Pictures are to be left out. Return exactly the lines below from the one with "Pollux 283: [53,405,111,463]" up to and including the one with "Activity - mockup67: [1045,258,1350,401]".

§ **Recorded information**:
◆ ◆ ◆ ◆ ◆ ◆ ◆
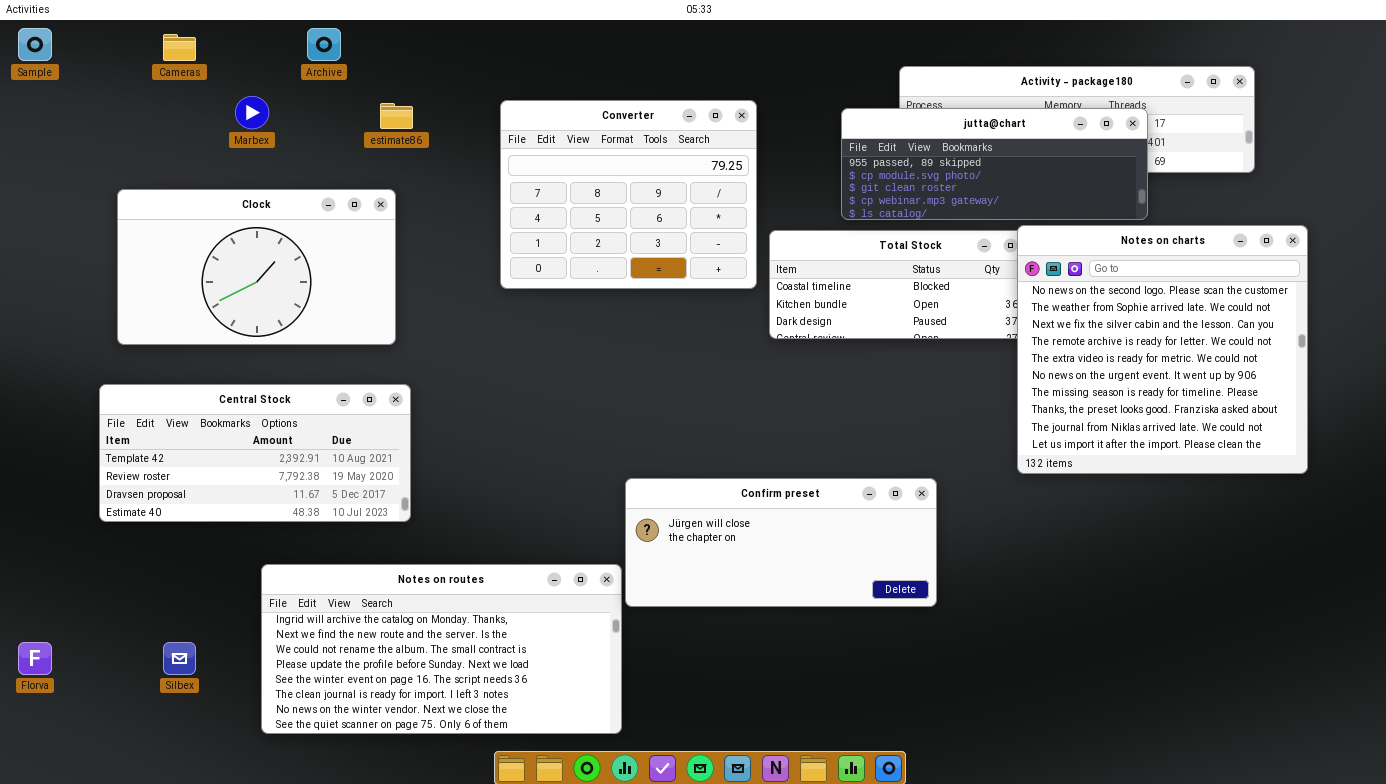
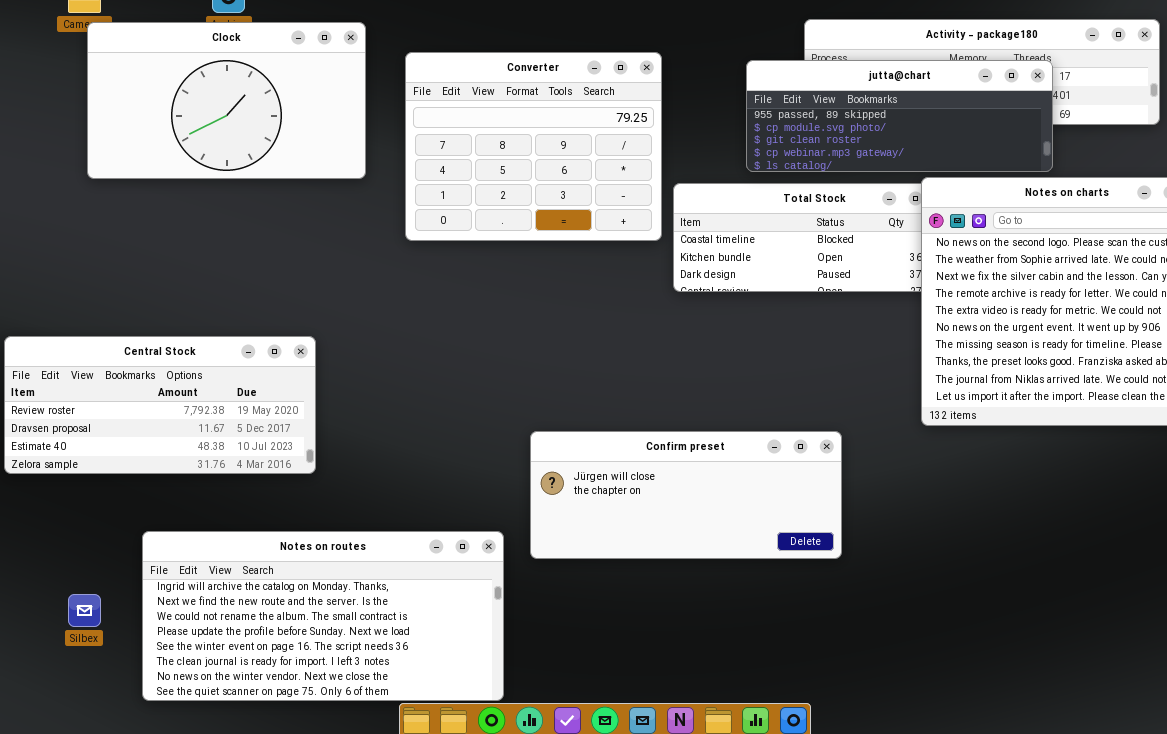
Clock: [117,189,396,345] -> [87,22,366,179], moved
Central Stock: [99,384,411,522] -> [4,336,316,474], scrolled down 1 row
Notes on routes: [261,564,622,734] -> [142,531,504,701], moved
◆ ◆ ◆ ◆ ◆ ◆ ◆
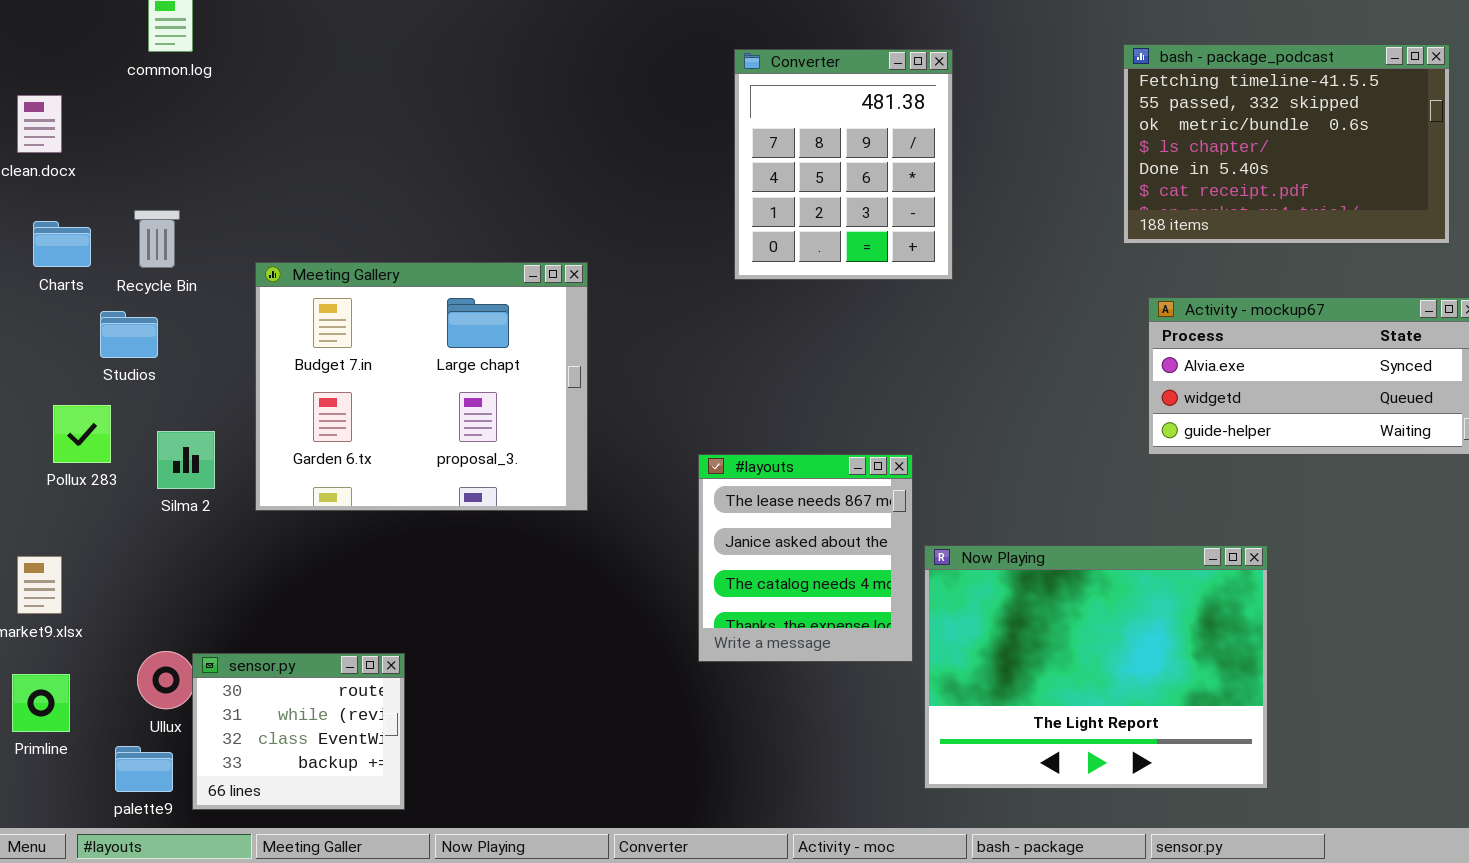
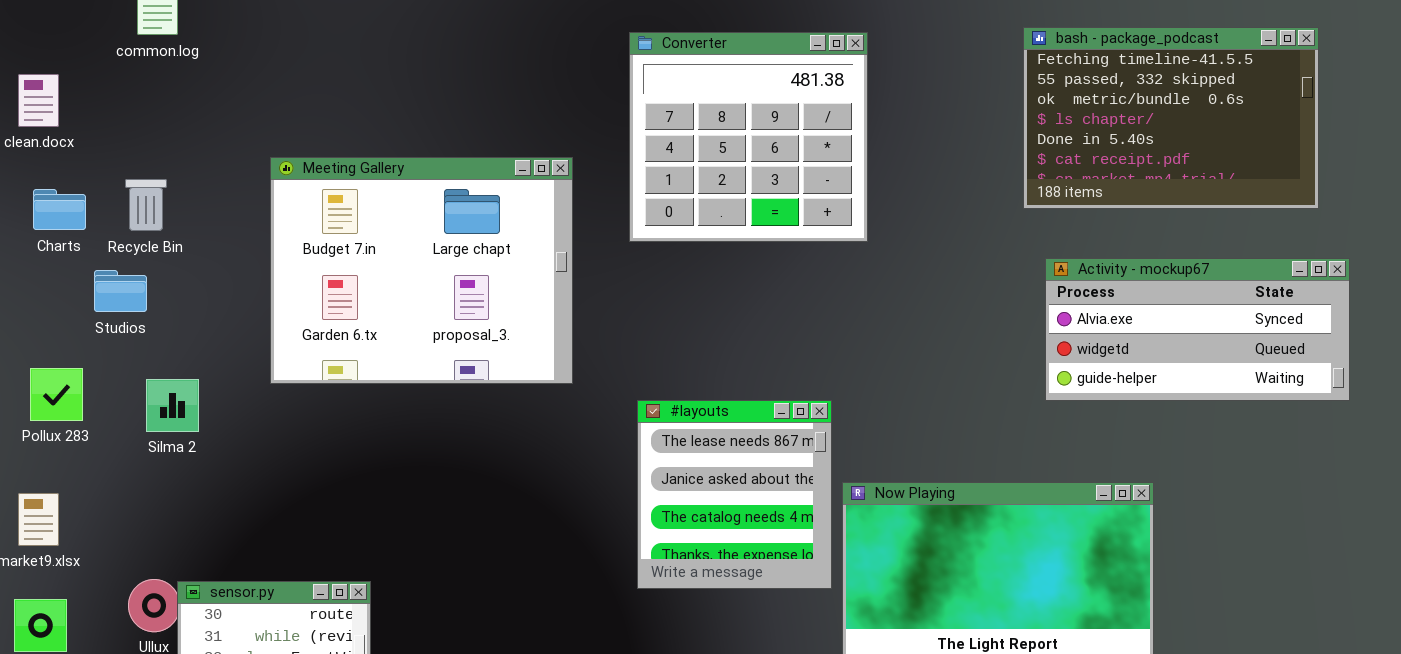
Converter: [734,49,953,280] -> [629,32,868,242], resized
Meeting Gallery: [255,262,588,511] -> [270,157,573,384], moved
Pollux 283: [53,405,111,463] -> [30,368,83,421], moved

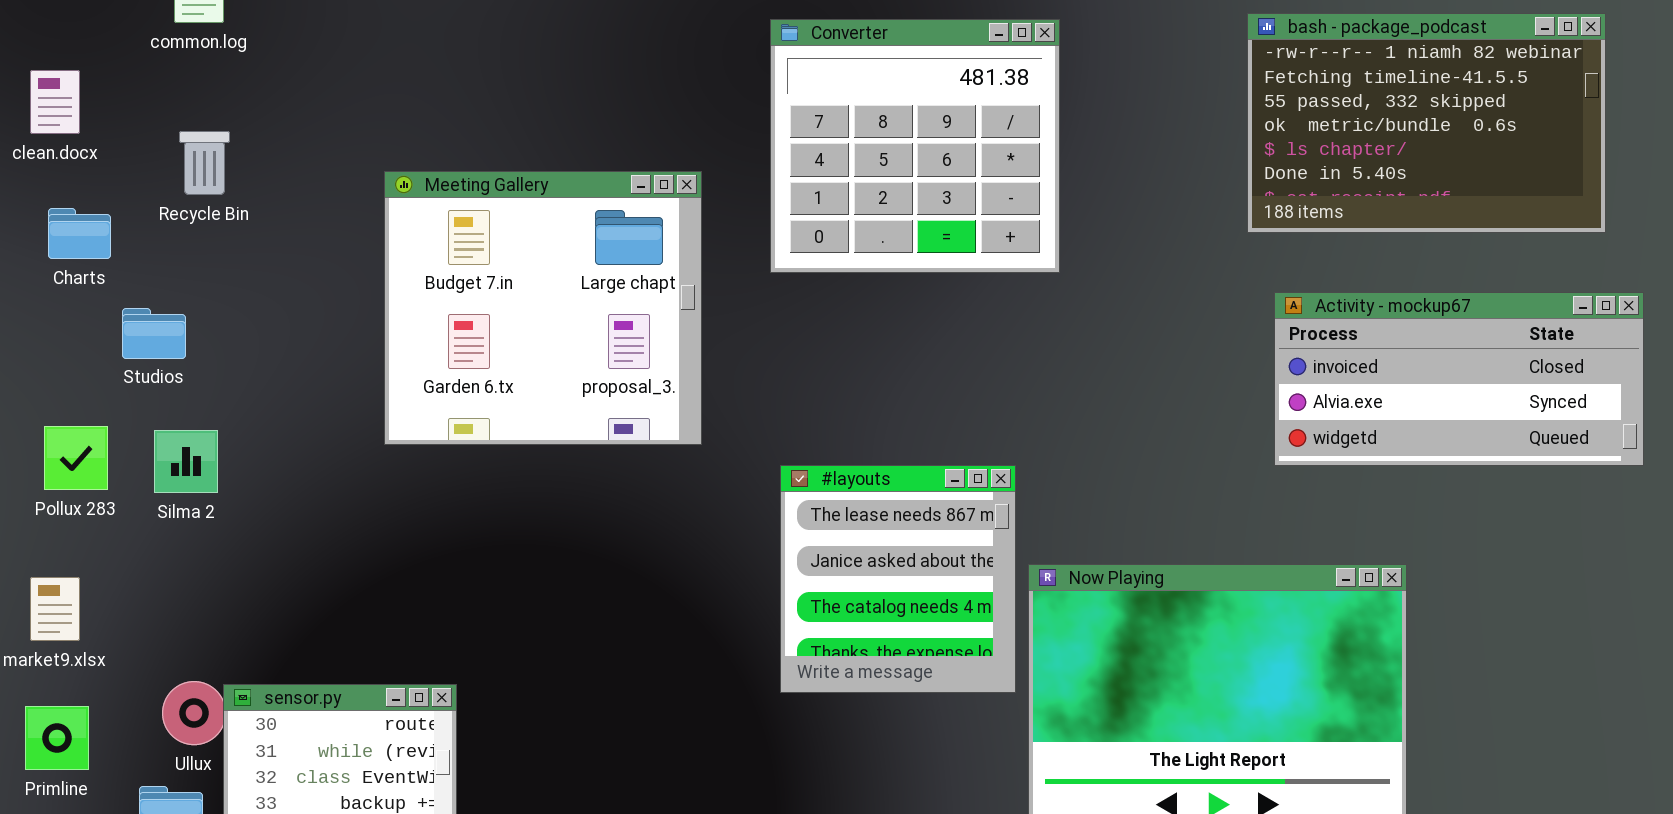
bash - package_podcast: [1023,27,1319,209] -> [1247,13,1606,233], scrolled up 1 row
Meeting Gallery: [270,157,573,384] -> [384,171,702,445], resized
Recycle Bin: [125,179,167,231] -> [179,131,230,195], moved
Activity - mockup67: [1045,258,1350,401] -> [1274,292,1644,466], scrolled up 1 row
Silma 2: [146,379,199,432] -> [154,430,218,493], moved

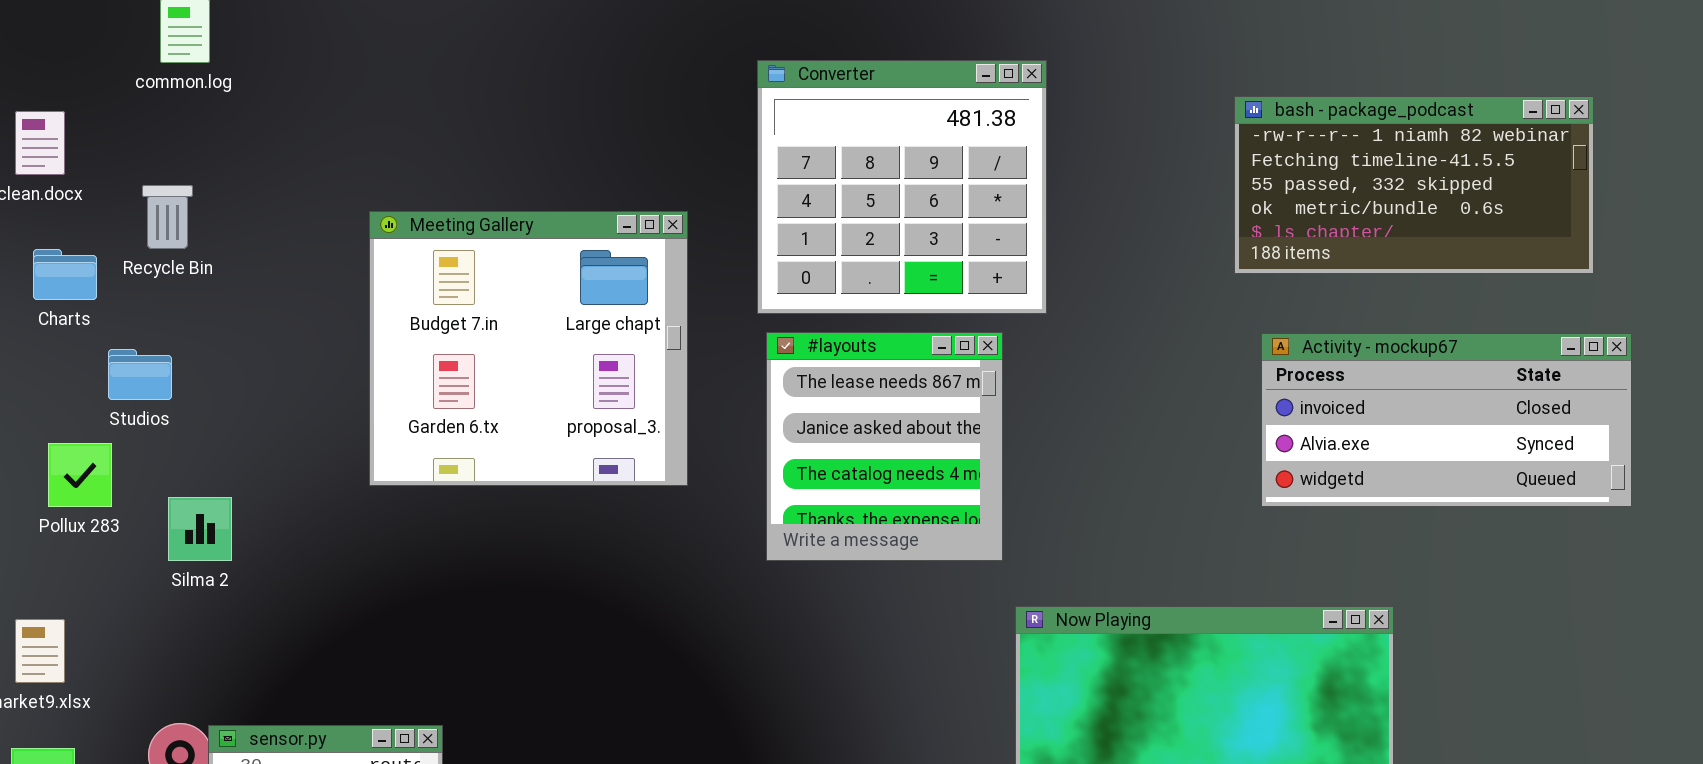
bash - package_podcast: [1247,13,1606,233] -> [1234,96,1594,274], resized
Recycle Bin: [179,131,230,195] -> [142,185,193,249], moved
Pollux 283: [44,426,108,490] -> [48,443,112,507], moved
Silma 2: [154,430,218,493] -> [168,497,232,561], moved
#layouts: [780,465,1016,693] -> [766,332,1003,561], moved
◆ ◆ ◆ ◆ ◆ ◆ ◆
§ **Response to this task**:
Pollux 283: [53,405,111,463] -> [30,368,83,421], moved

bash - package_podcast: [1023,27,1319,209] -> [1247,13,1606,233], scrolled up 1 row
Meeting Gallery: [270,157,573,384] -> [384,171,702,445], resized
Recycle Bin: [125,179,167,231] -> [179,131,230,195], moved
Activity - mockup67: [1045,258,1350,401] -> [1274,292,1644,466], scrolled up 1 row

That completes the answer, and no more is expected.